> [THE REQUEST] Rewrite all the lines below, replacing "centreline" with "centerline" wherever it occurs and changing nothing else. Leave the pictures out of your answer.

> [GIVEN INFORMATION]
________________

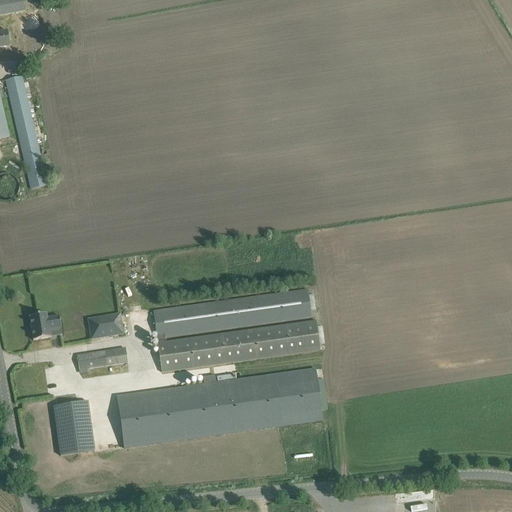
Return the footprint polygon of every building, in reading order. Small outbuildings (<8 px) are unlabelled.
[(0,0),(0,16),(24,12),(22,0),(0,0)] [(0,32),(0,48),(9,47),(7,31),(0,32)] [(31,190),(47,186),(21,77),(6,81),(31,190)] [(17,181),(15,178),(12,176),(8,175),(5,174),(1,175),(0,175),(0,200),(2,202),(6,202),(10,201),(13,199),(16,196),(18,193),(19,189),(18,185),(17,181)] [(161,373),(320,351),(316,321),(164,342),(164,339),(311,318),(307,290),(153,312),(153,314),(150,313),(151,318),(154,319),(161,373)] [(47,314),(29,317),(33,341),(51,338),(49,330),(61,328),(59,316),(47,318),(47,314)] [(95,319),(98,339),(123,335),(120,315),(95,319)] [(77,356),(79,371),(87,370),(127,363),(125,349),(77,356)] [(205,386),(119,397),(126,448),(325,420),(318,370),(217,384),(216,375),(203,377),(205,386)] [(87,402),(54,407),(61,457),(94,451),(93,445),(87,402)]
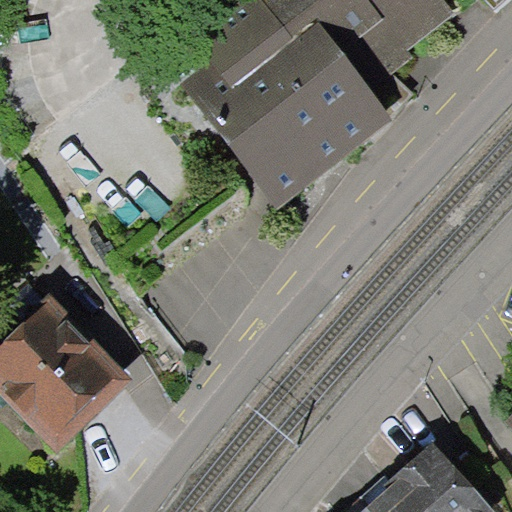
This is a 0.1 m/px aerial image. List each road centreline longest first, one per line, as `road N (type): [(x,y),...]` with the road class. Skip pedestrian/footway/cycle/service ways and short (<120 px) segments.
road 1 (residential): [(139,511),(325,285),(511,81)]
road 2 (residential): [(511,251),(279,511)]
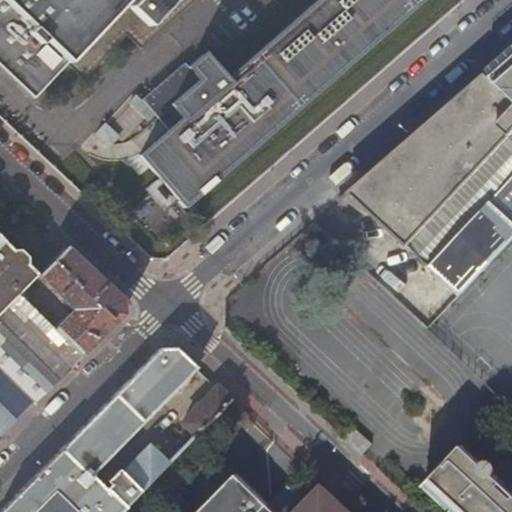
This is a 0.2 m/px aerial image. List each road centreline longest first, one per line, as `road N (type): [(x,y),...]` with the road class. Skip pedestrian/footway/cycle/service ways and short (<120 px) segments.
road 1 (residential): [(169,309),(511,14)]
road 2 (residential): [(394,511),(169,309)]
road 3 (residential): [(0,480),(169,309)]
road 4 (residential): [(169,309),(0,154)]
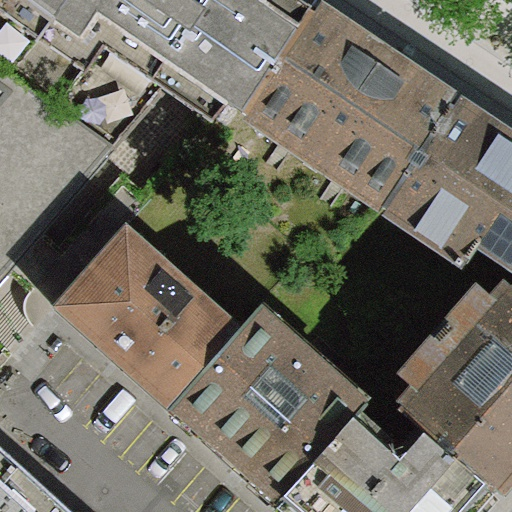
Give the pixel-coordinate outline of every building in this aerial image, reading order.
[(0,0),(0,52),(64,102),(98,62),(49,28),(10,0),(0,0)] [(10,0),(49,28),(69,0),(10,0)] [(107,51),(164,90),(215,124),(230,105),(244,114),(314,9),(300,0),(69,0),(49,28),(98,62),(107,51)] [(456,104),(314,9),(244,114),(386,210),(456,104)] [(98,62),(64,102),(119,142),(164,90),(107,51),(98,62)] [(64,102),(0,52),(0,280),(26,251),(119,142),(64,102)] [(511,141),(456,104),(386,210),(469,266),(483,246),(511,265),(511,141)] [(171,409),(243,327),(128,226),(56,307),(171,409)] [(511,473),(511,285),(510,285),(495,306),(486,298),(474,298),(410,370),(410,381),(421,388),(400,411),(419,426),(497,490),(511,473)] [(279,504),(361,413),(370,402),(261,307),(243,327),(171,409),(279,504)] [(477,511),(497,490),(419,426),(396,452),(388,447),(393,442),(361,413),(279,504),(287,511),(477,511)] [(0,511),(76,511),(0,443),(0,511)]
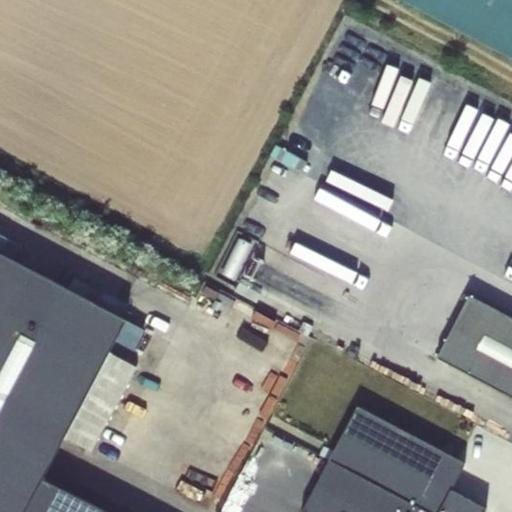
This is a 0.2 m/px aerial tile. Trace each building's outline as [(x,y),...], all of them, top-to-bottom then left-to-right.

________________

> [EXERCISE ANSWER]
Return the footprint polygon of every building, in reading order. Small outbuildings (<8 px) are unlabelled.
[(0,0),(0,16),(24,12),(22,0),(0,0)] [(0,32),(0,48),(9,47),(7,31),(0,32)] [(31,190),(47,186),(21,77),(6,81),(31,190)] [(17,181),(15,178),(12,176),(8,175),(5,174),(1,175),(0,175),(0,200),(2,202),(6,202),(10,201),(13,199),(16,196),(18,193),(19,189),(18,185),(17,181)] [(161,373),(320,351),(316,321),(164,342),(164,339),(311,318),(307,290),(153,312),(153,314),(150,313),(151,318),(154,319),(161,373)] [(47,314),(29,317),(33,341),(51,338),(49,330),(61,328),(59,316),(47,318),(47,314)] [(95,319),(98,339),(123,335),(120,315),(95,319)] [(77,356),(79,371),(87,370),(127,363),(125,349),(77,356)] [(205,386),(119,397),(126,448),(325,420),(318,370),(217,384),(216,375),(203,377),(205,386)] [(87,402),(54,407),(61,457),(94,451),(93,445),(87,402)]
This is a 0.1 m/px aerial image. List each road centerline longest first, one per line, as `road N (type): [(x,y),...]` with the road class. Skip pedestrian/footway/cycle/service ways and short (<120 px) segments.
road 1 (residential): [(139,511),(325,285),(511,81)]
road 2 (residential): [(511,251),(279,511)]
This is a 0.2 m/px aerial image. List each road centerline longest first, one per line, as `road N (type): [(x,y),...]` with the road class. Skip pedestrian/footway/cycle/service ways and short (<120 px) segments.
road 1 (residential): [(169,309),(511,14)]
road 2 (residential): [(394,511),(169,309)]
road 3 (residential): [(0,480),(169,309)]
road 4 (residential): [(169,309),(0,154)]
Give the pixel-coordinate outline of every building in this aerial image, reading order.
[(0,0),(0,52),(64,102),(98,62),(49,28),(10,0),(0,0)] [(10,0),(49,28),(69,0),(10,0)] [(107,51),(164,90),(215,124),(230,105),(244,114),(314,9),(300,0),(69,0),(49,28),(98,62),(107,51)] [(456,104),(314,9),(244,114),(386,210),(456,104)] [(98,62),(64,102),(119,142),(164,90),(107,51),(98,62)] [(64,102),(0,52),(0,280),(26,251),(119,142),(64,102)] [(511,141),(456,104),(386,210),(469,266),(483,246),(511,265),(511,141)] [(171,409),(243,327),(128,226),(56,307),(171,409)] [(511,473),(511,285),(510,285),(495,306),(486,298),(474,298),(410,370),(410,381),(421,388),(400,411),(419,426),(497,490),(511,473)] [(279,504),(361,413),(370,402),(261,307),(243,327),(171,409),(279,504)] [(477,511),(497,490),(419,426),(396,452),(388,447),(393,442),(361,413),(279,504),(287,511),(477,511)] [(0,511),(76,511),(0,443),(0,511)]
This is a 0.2 m/px aerial tile. Trace each building's outline as [(x,y),...], all of them, top-to-bottom then left-to-right.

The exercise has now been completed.